#### Activity
Look in the data below for the line that contains "(532, 237) = (446, 198): none -> purple shoe". Copy that line and the remaining lines exactly.

#### The data
────────────────────────────────────────

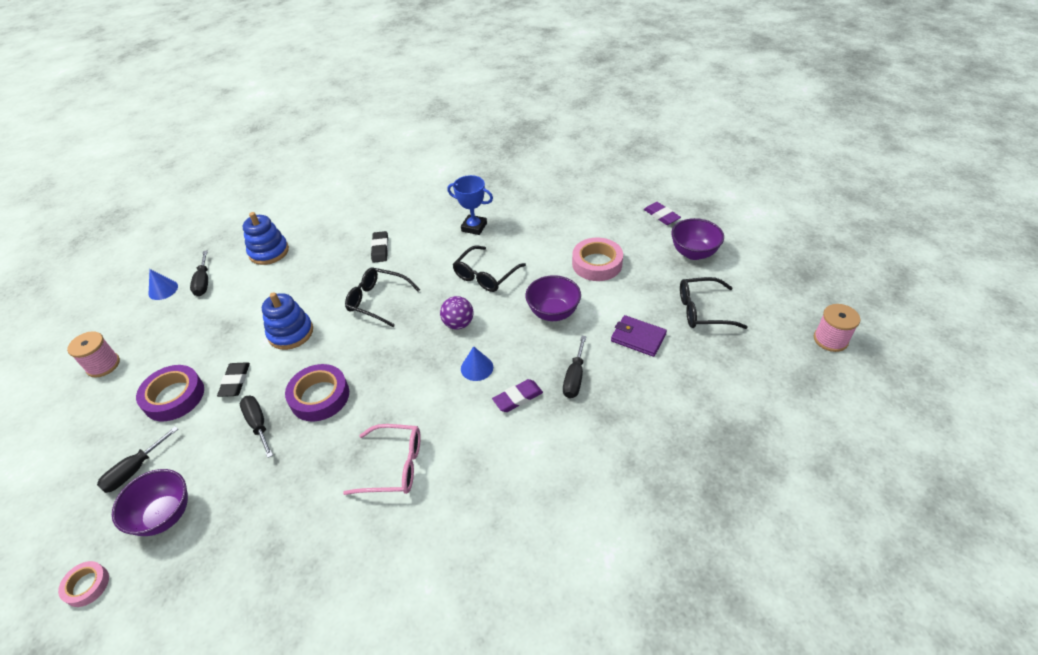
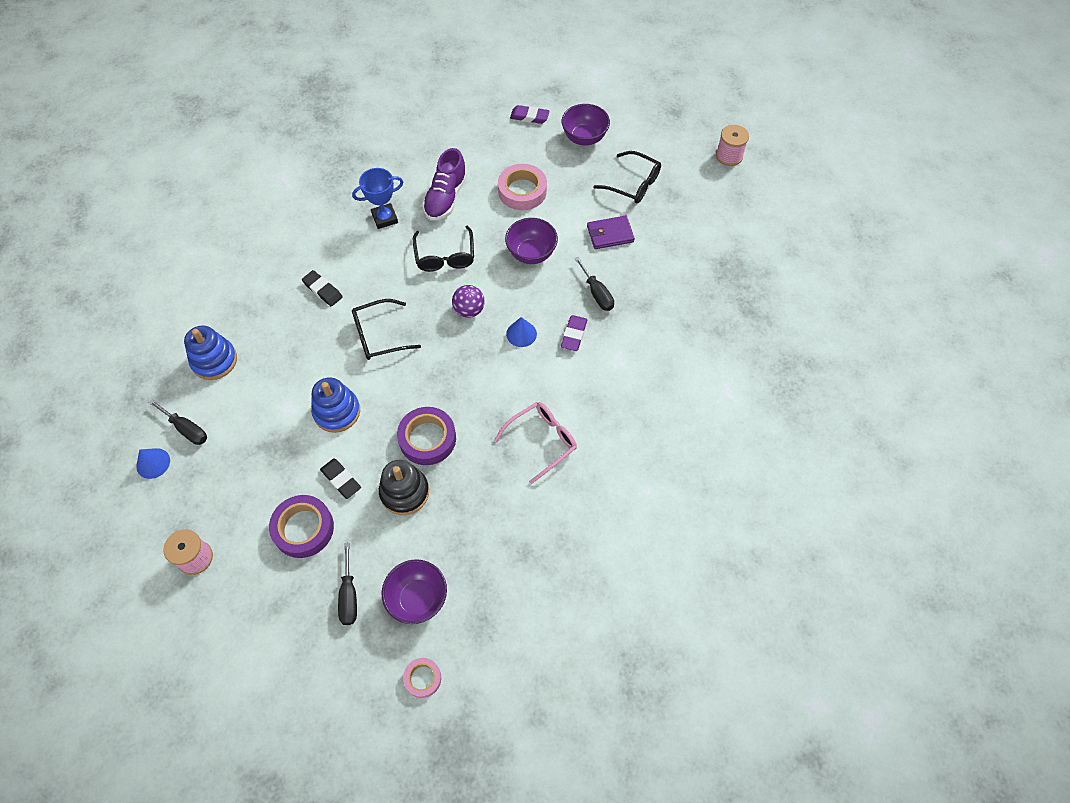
camera: 45 degrees left, 15 degrees up
(258, 424) = (404, 492): black screwdriver -> black stacking toy
(532, 237) = (446, 198): none -> purple shoe
(703, 310) = (633, 184): black glasses -> black glasses turned 105 degrees counterclockwise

────────────────────────────────────────

#### Output of the task
(532, 237) = (446, 198): none -> purple shoe
(703, 310) = (633, 184): black glasses -> black glasses turned 105 degrees counterclockwise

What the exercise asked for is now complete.